Without the pictures, print each of the records below exactly as it appears.

(Scene change data)

═══

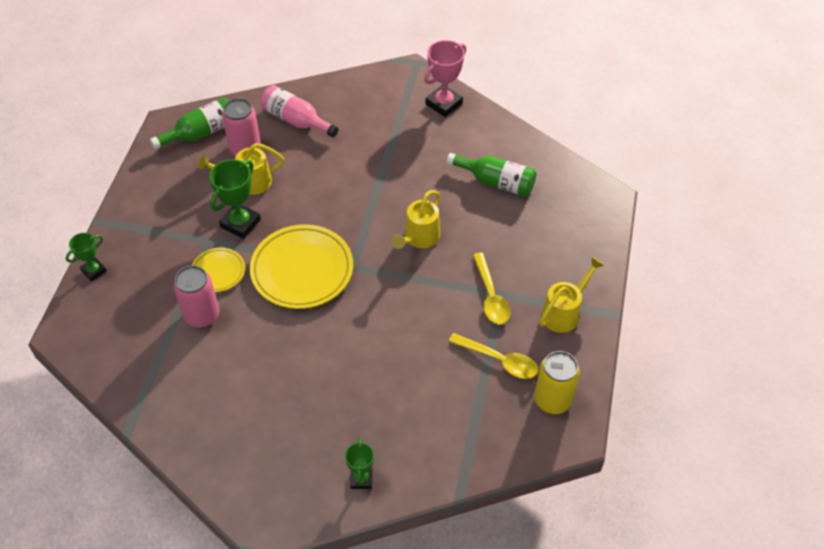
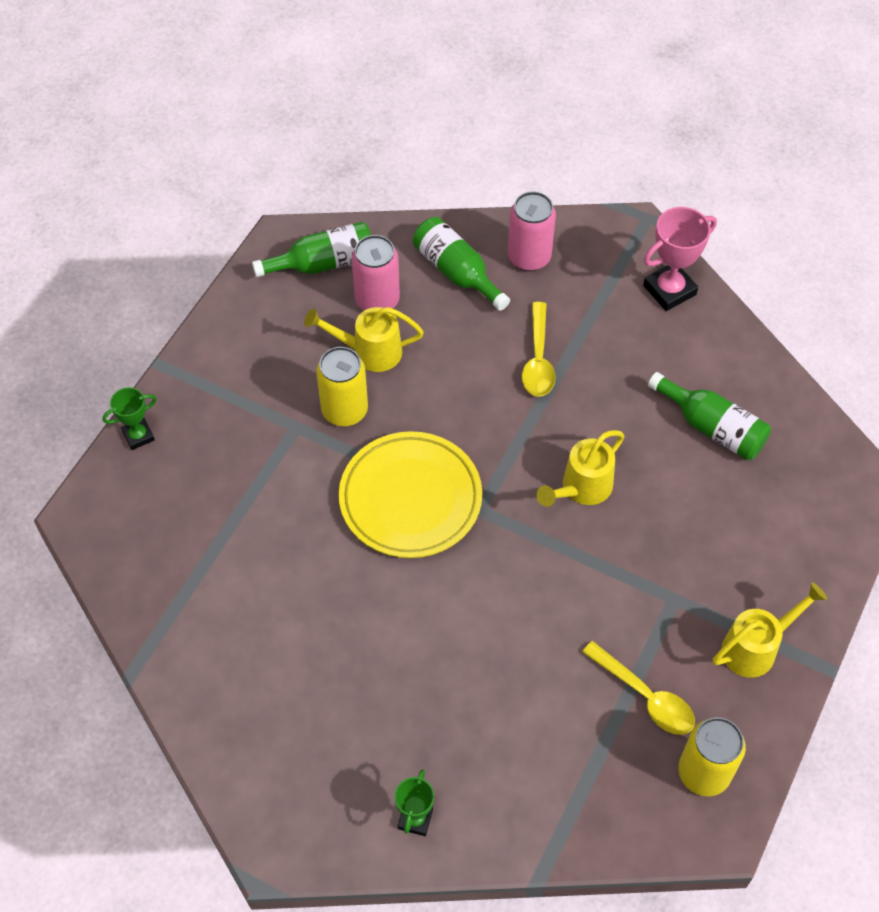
camera: 15 degrees right, 5 degrees up
(202, 315) = (263, 533): pink can -> pink can (529, 257)
(218, 272) = (298, 475): yellow plate -> none
(240, 223) = (344, 410): green trophy -> yellow can
(296, 120) = (457, 272): pink bottle -> green bottle
(490, 296) = (658, 598): yellow spoon -> yellow spoon (538, 359)

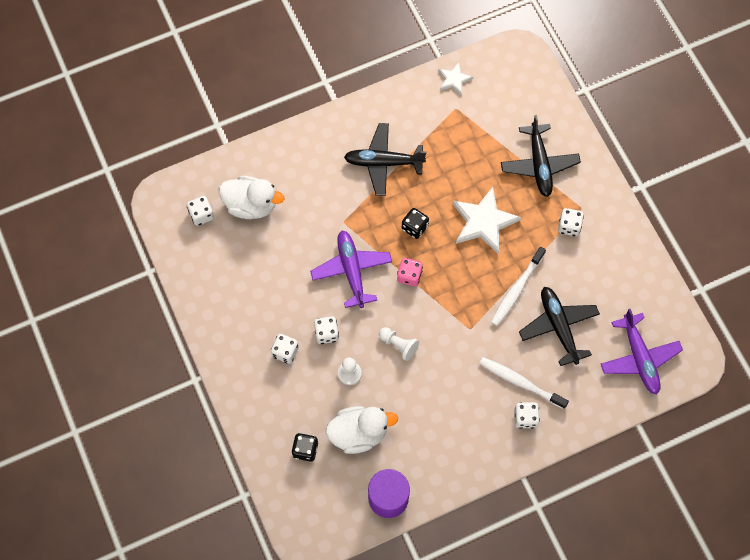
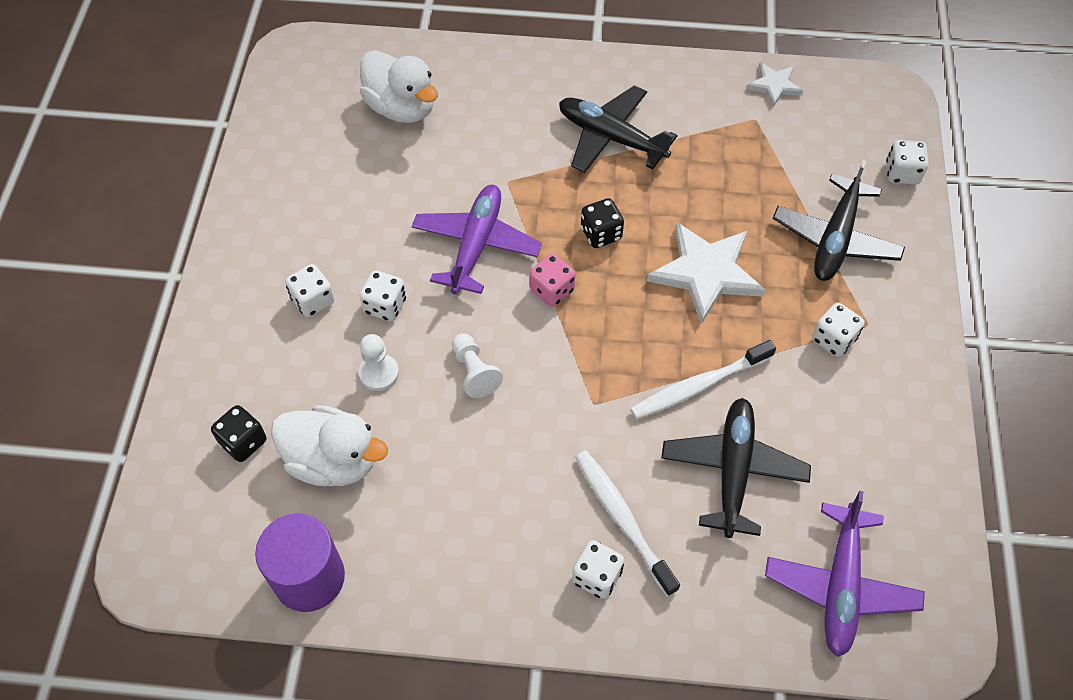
camera: 30 degrees right, 10 degrees down
(201, 215) = (331, 90): white dice -> white dice (902, 173)

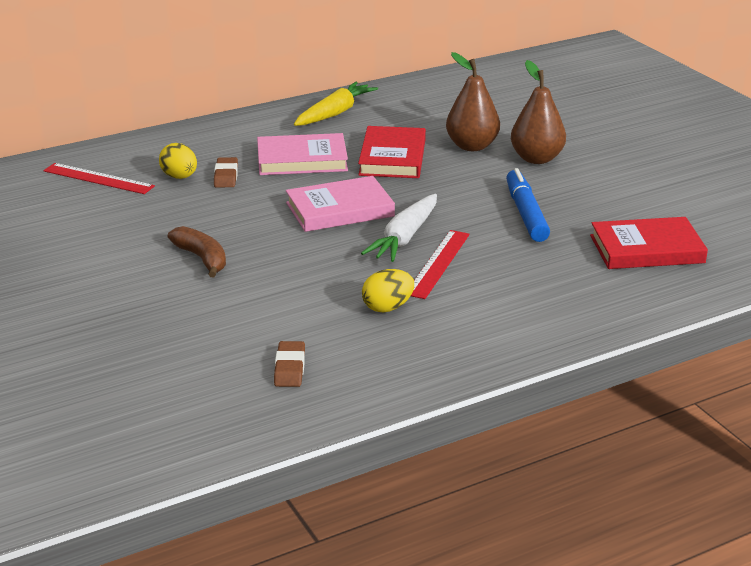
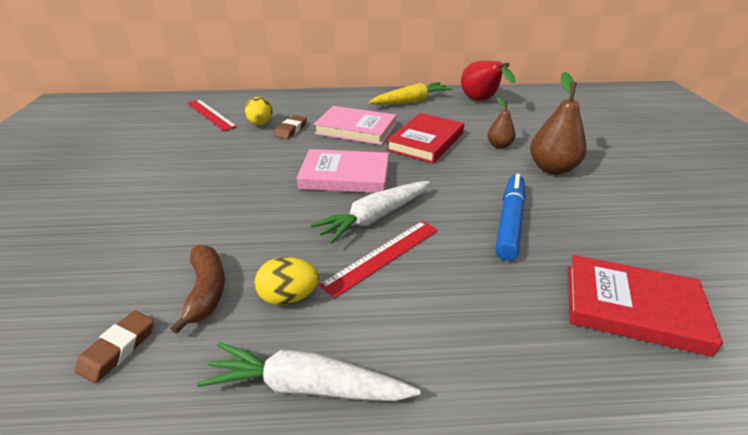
camera: 25 degrees right, 5 degrees up
(202, 259) = (197, 192): brown banana -> brown banana (206, 291)
(417, 97) = (481, 101): none -> red pear
(453, 347) = (307, 386): none -> white carrot
(472, 146) = (499, 145): brown pear -> brown pear, size x0.57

═══

Task result:
camera: 15 degrees right, 5 degrees up
(202, 315) = (263, 533): pink can -> pink can (529, 257)
(218, 272) = (298, 475): yellow plate -> none
(240, 223) = (344, 410): green trophy -> yellow can
(296, 120) = (457, 272): pink bottle -> green bottle
(490, 296) = (658, 598): yellow spoon -> yellow spoon (538, 359)

camera: 30 degrees right, 10 degrees down
(201, 215) = (331, 90): white dice -> white dice (902, 173)

camera: 25 degrees right, 5 degrees up
(202, 259) = (197, 192): brown banana -> brown banana (206, 291)
(417, 97) = (481, 101): none -> red pear
(453, 347) = (307, 386): none -> white carrot
(472, 146) = (499, 145): brown pear -> brown pear, size x0.57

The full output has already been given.